====== INFORMATION ======

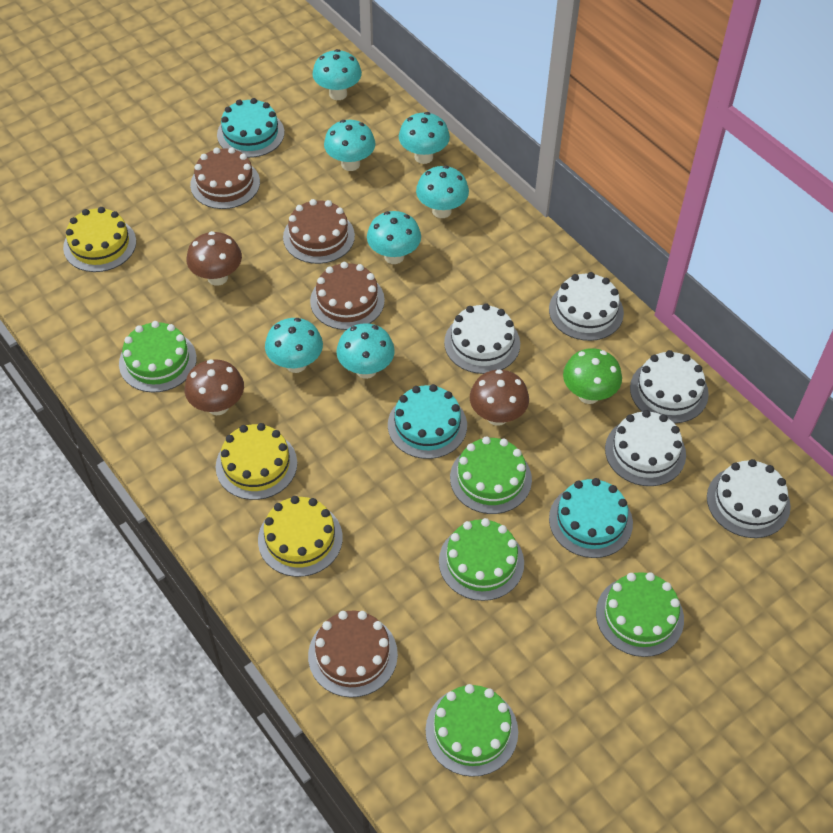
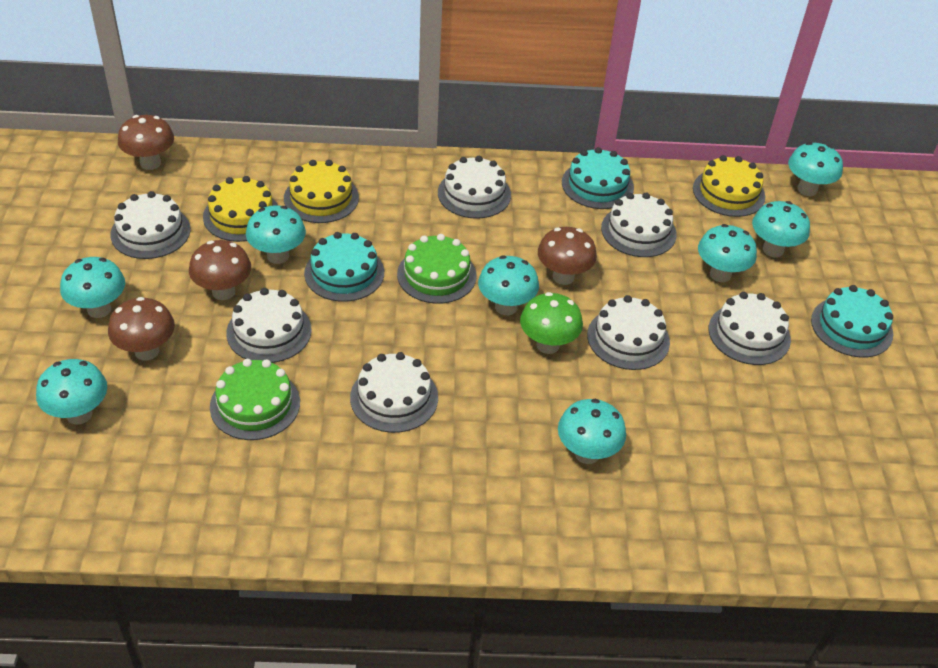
brown cake: 4 -> 0
brown mushroom: 3 -> 4
green cake: 5 -> 2
turquoise mushroom: 7 -> 8
white cake: 5 -> 7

======

§ **WORK ORDER**
Set every record down exactly, omitting pictures.

§ **RESPONSE TO THE EXERCISE**
brown cake: 4 -> 0
brown mushroom: 3 -> 4
green cake: 5 -> 2
turquoise mushroom: 7 -> 8
white cake: 5 -> 7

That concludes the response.